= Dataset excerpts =
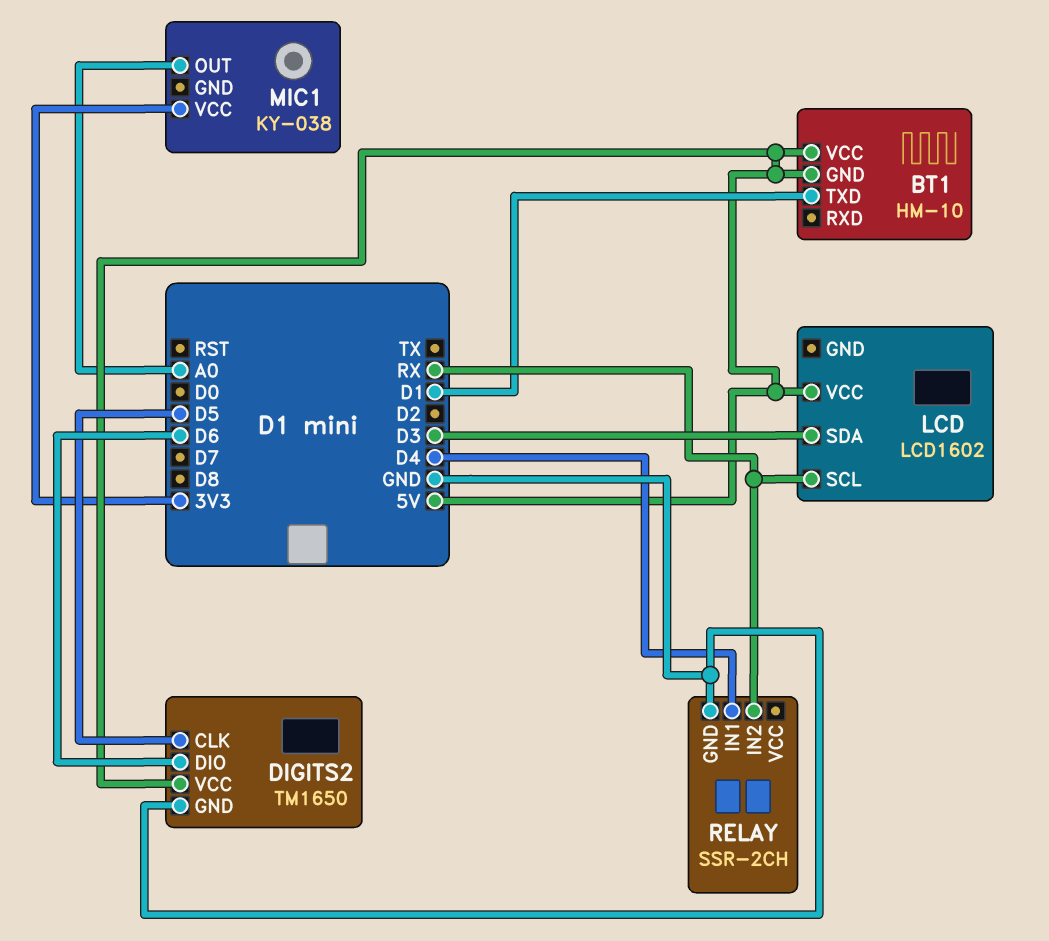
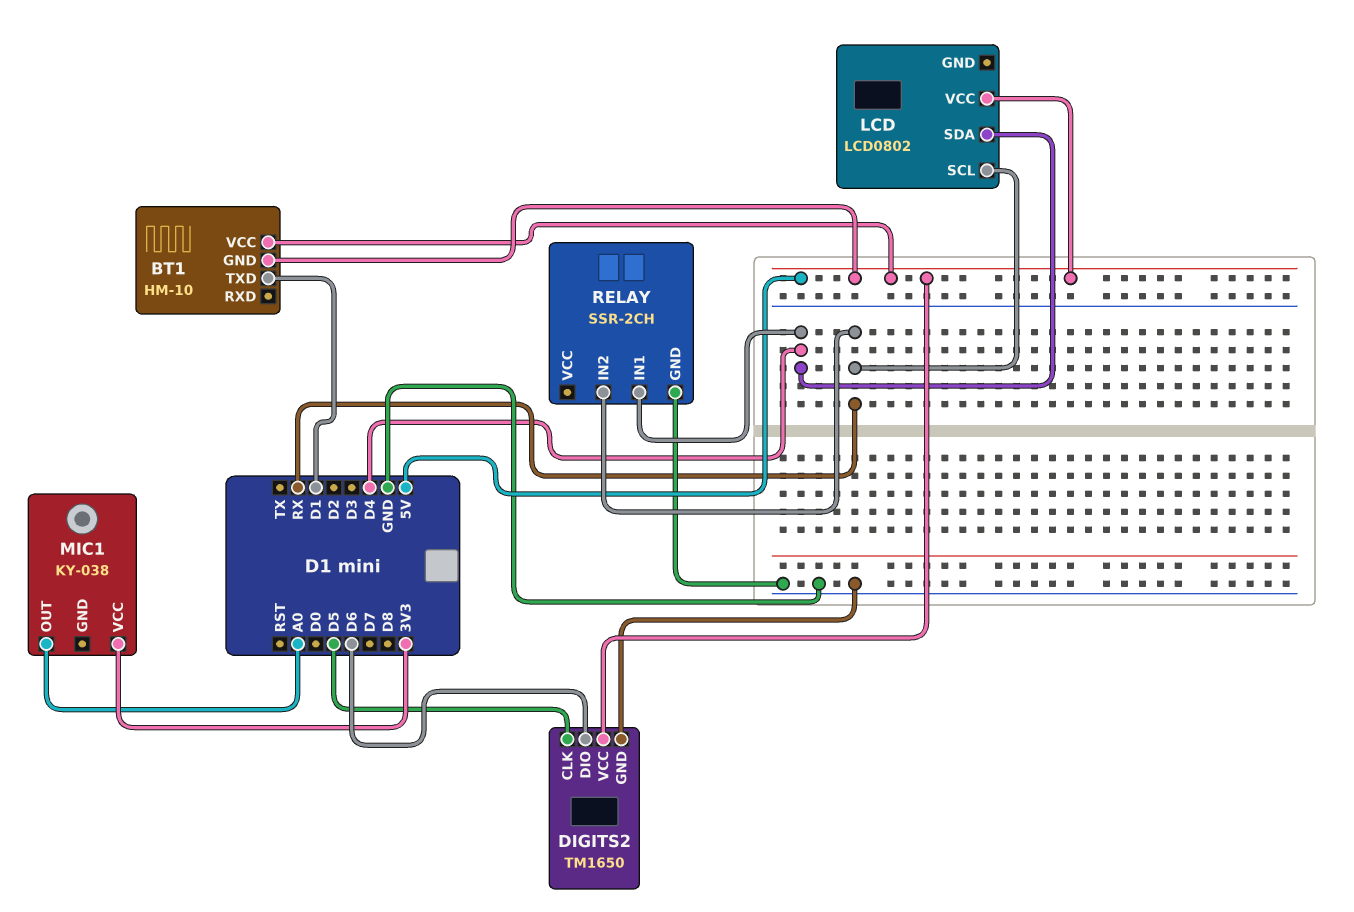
LCD: LCD1602 -> LCD0802
LCD pin SDA: D3 -> D4

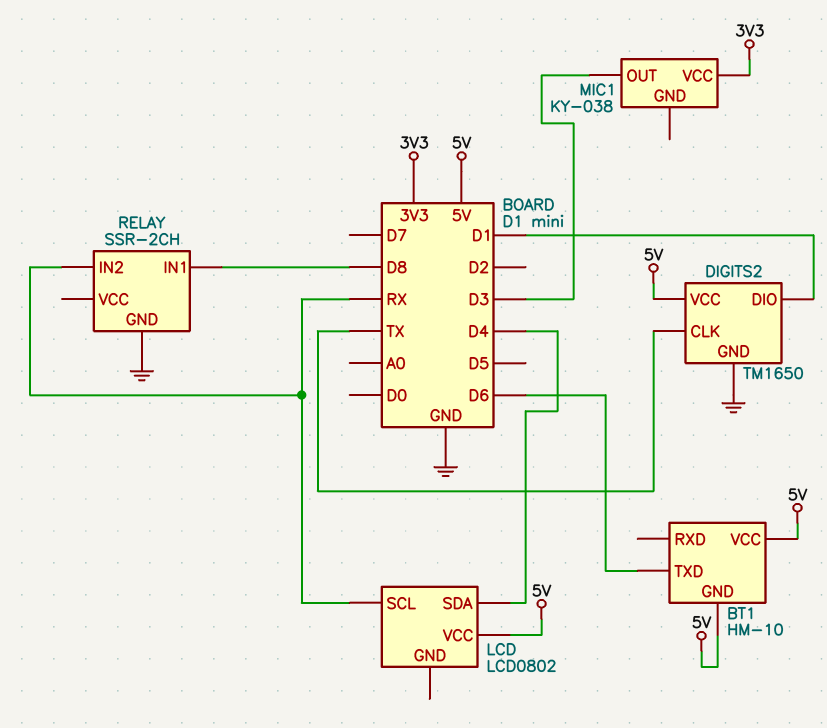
BT1 pin TXD: D1 -> D6
DIGITS2 pin CLK: D5 -> TX
DIGITS2 pin DIO: D6 -> D1
MIC1 pin OUT: A0 -> D3
RELAY pin IN1: D4 -> D8

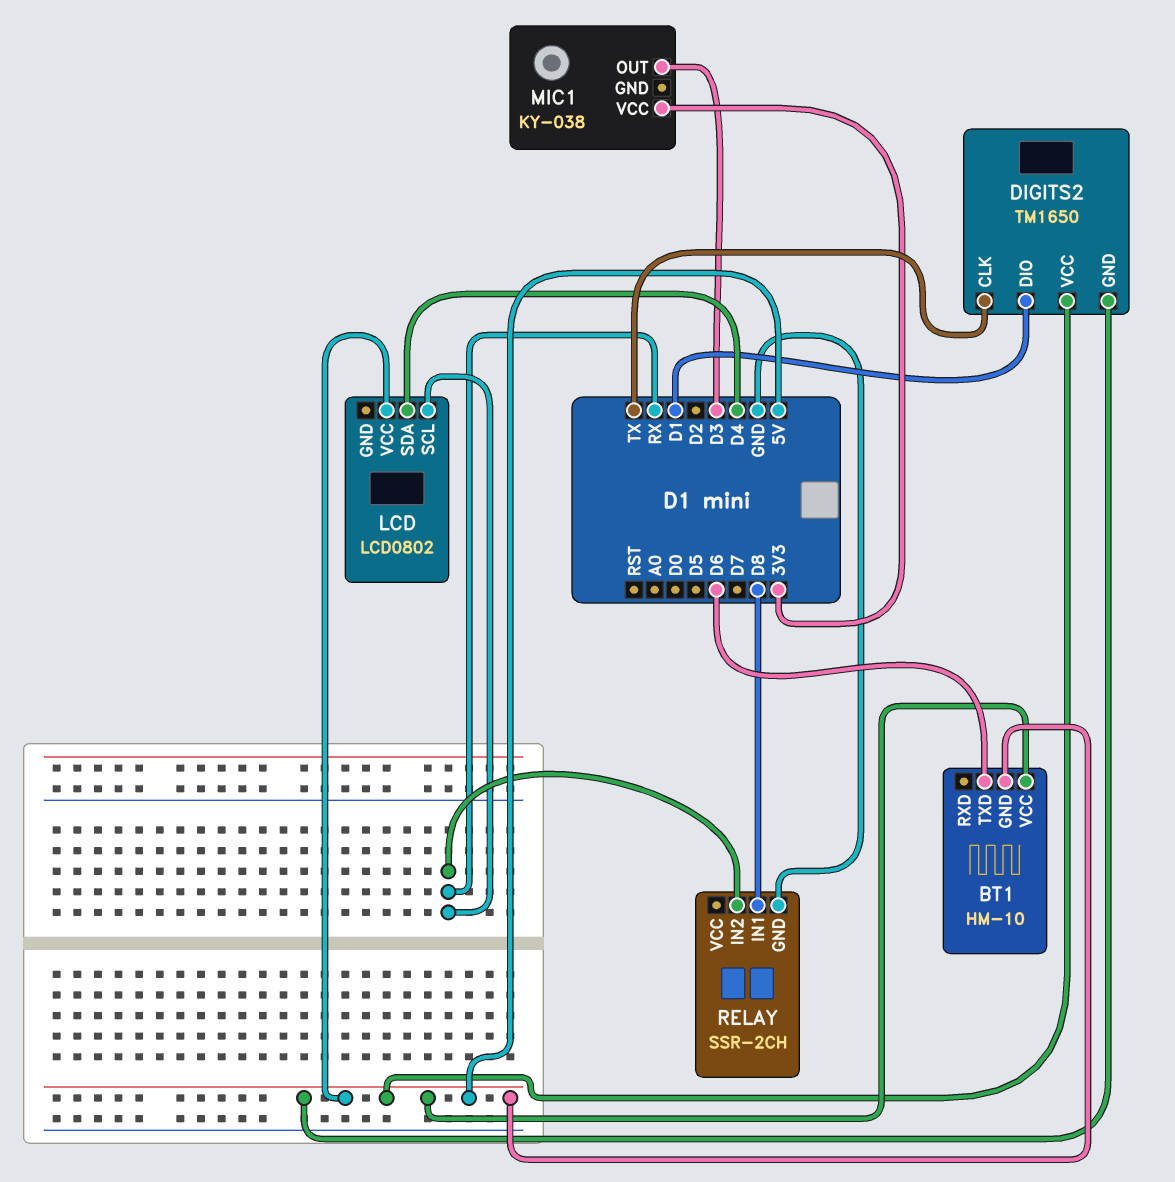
DIGITS2 pin GND: GND -> 5V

= EXERCISE REQUIREMENTS =
Restate each of the entries above word for word and skip every image.

= TASK SOLUTION =
LCD: LCD1602 -> LCD0802
LCD pin SDA: D3 -> D4

BT1 pin TXD: D1 -> D6
DIGITS2 pin CLK: D5 -> TX
DIGITS2 pin DIO: D6 -> D1
MIC1 pin OUT: A0 -> D3
RELAY pin IN1: D4 -> D8

DIGITS2 pin GND: GND -> 5V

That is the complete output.